Every entry, start to finish, should be printed verbatim without pictures.

───── Source data ─────

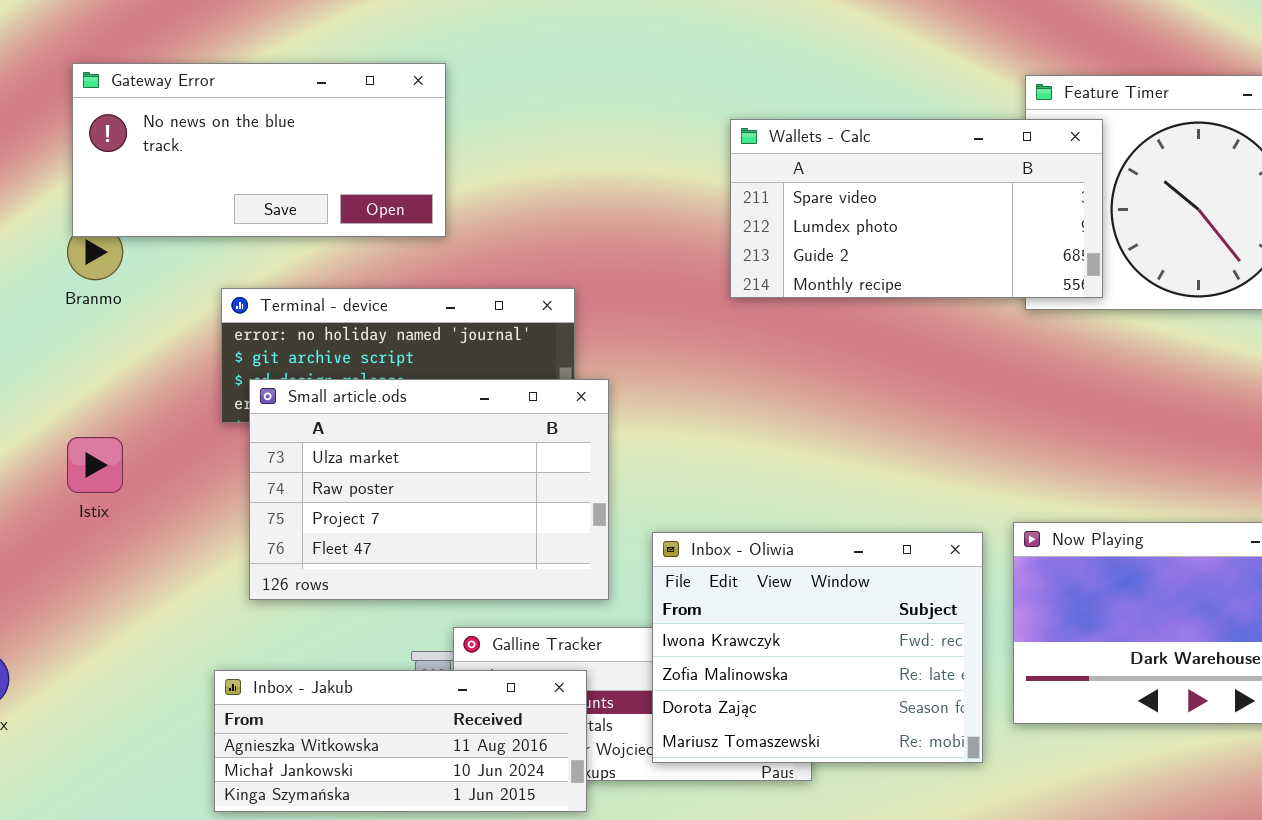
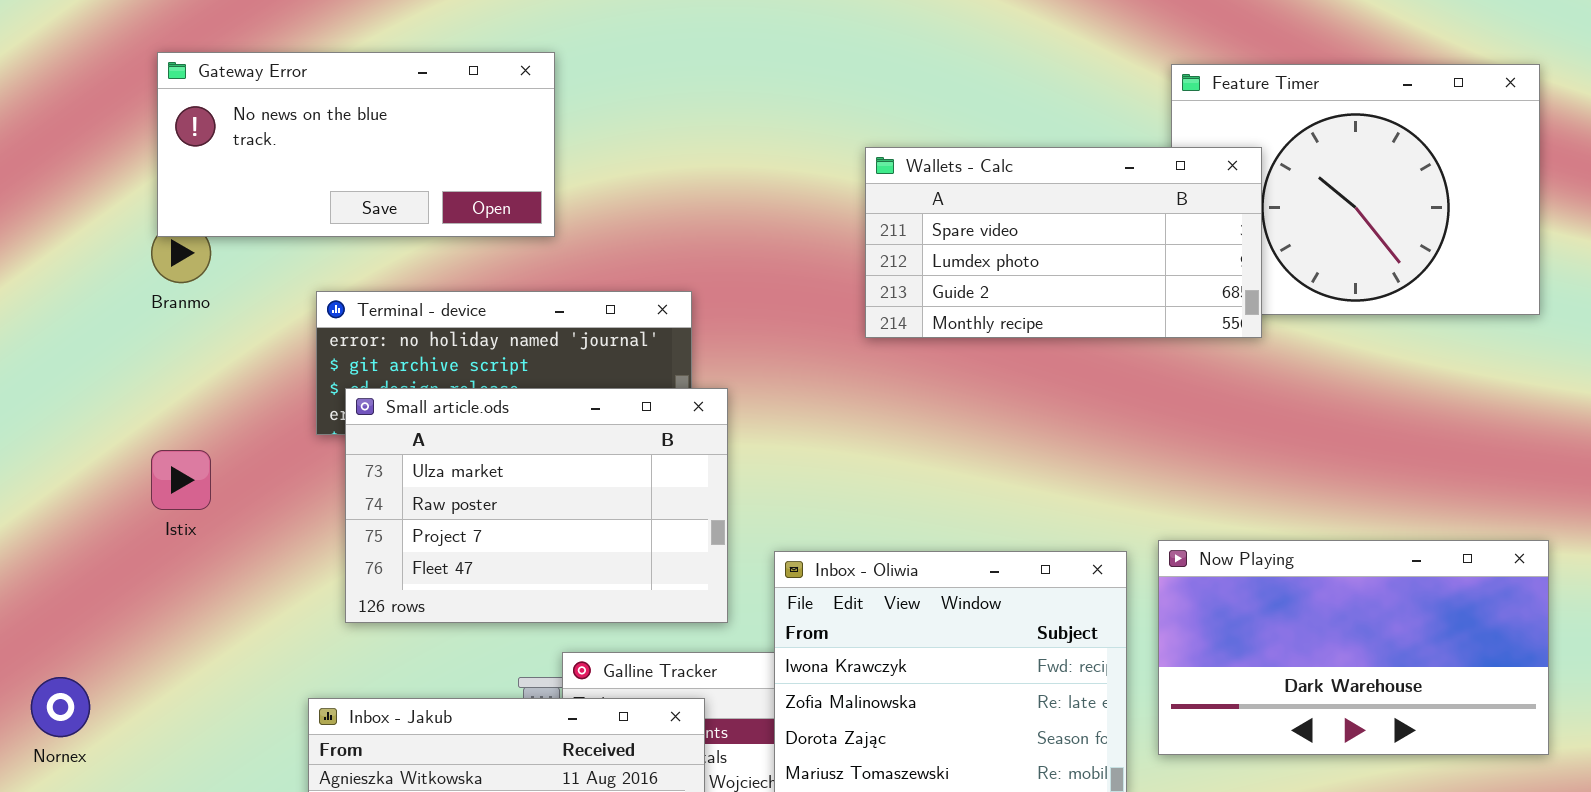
Wallets - Calc: [730,119,1103,298] -> [865,147,1262,338], moved

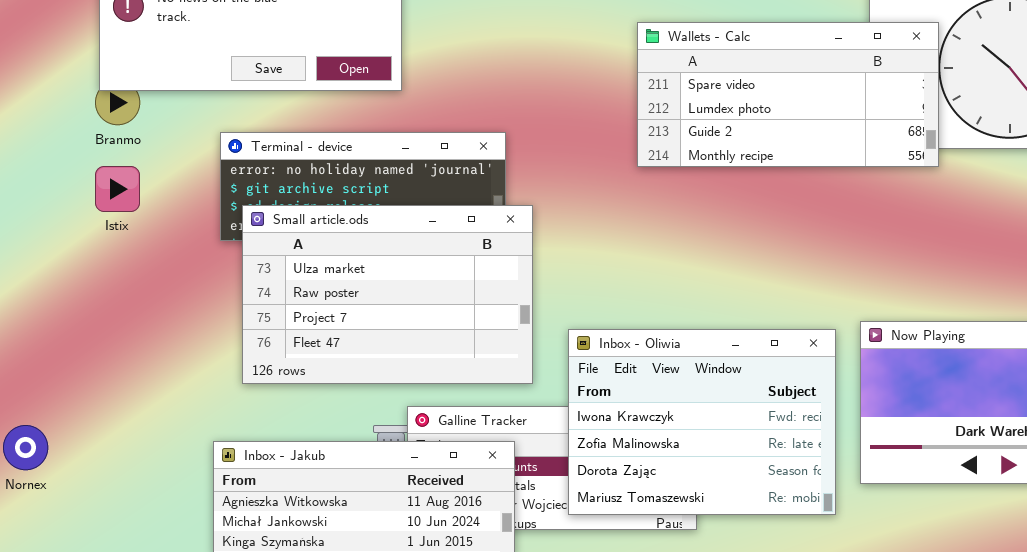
Istix: [151,450,211,510] -> [95,166,140,212], moved

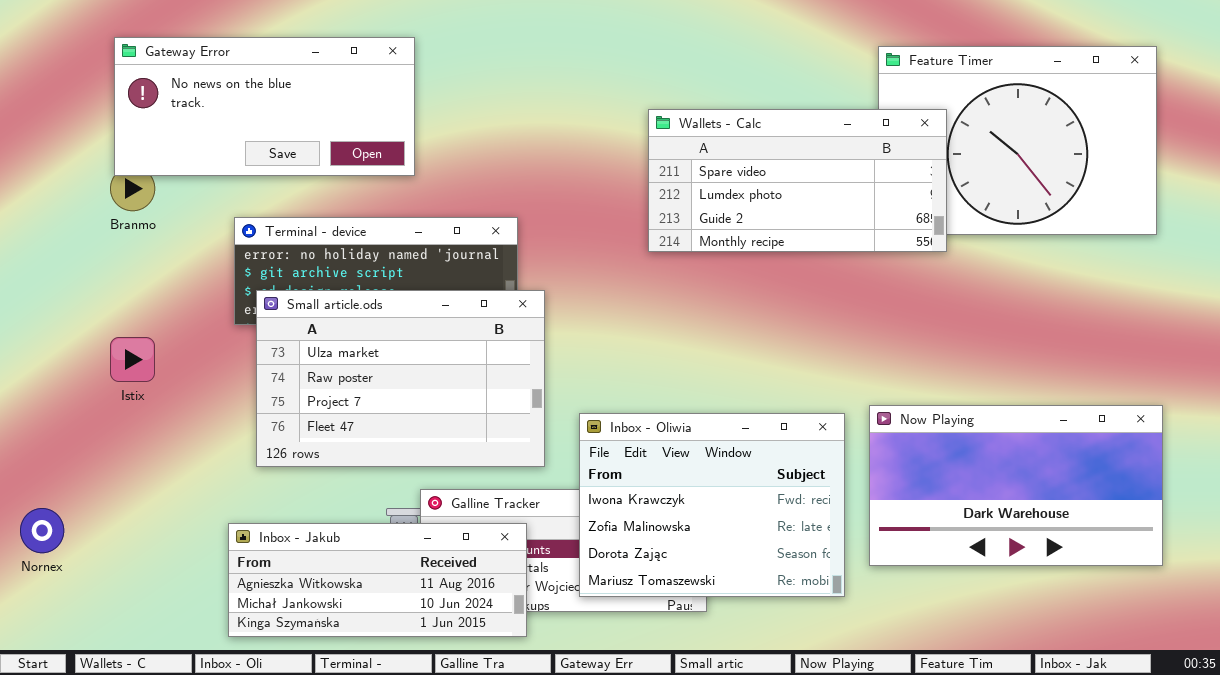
Istix: [95,166,140,212] -> [110,337,155,382], moved

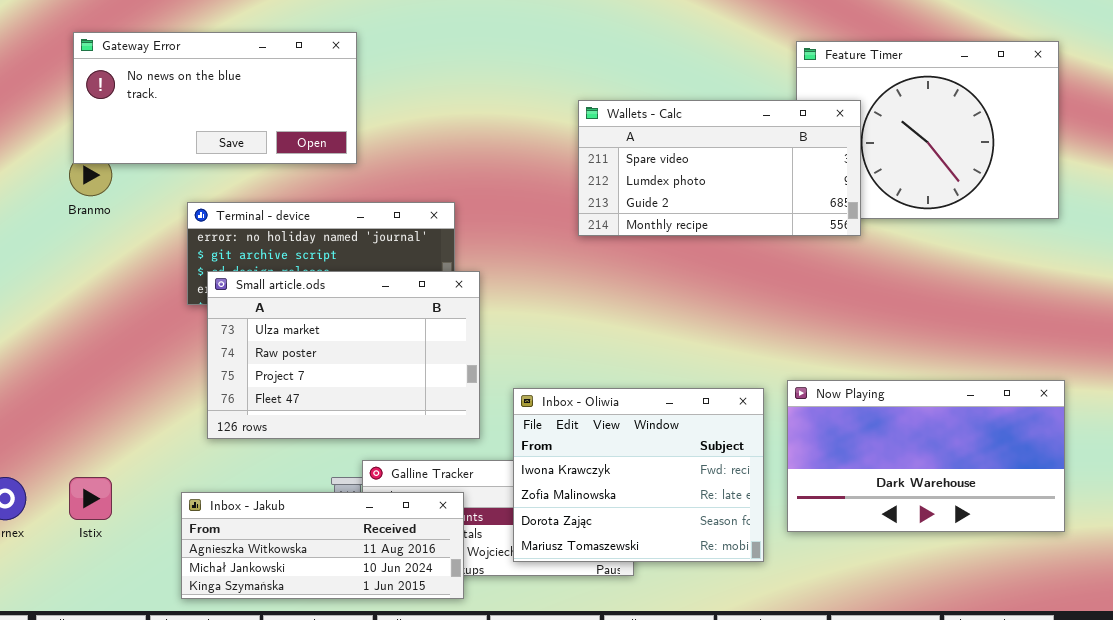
Istix: [110,337,155,382] -> [69,477,112,520], moved

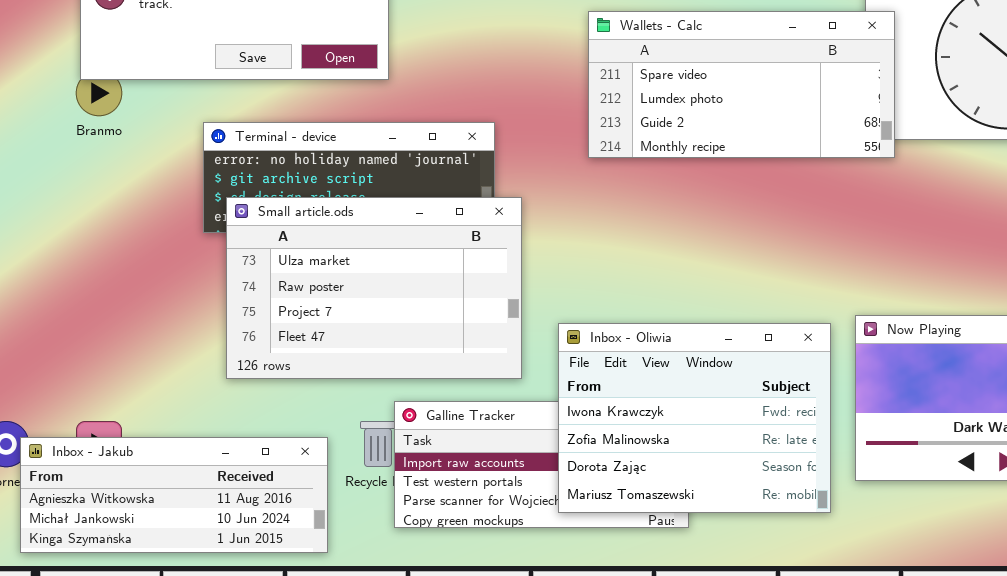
Wallets - Calc: [578,100,861,236] -> [588,11,895,158], moved
Inbox - Jakub: [181,492,464,599] -> [20,437,328,553], moved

─────

▶ _Response below_:
Wallets - Calc: [730,119,1103,298] -> [865,147,1262,338], moved

Istix: [151,450,211,510] -> [95,166,140,212], moved

Istix: [95,166,140,212] -> [110,337,155,382], moved

Istix: [110,337,155,382] -> [69,477,112,520], moved

Wallets - Calc: [578,100,861,236] -> [588,11,895,158], moved
Inbox - Jakub: [181,492,464,599] -> [20,437,328,553], moved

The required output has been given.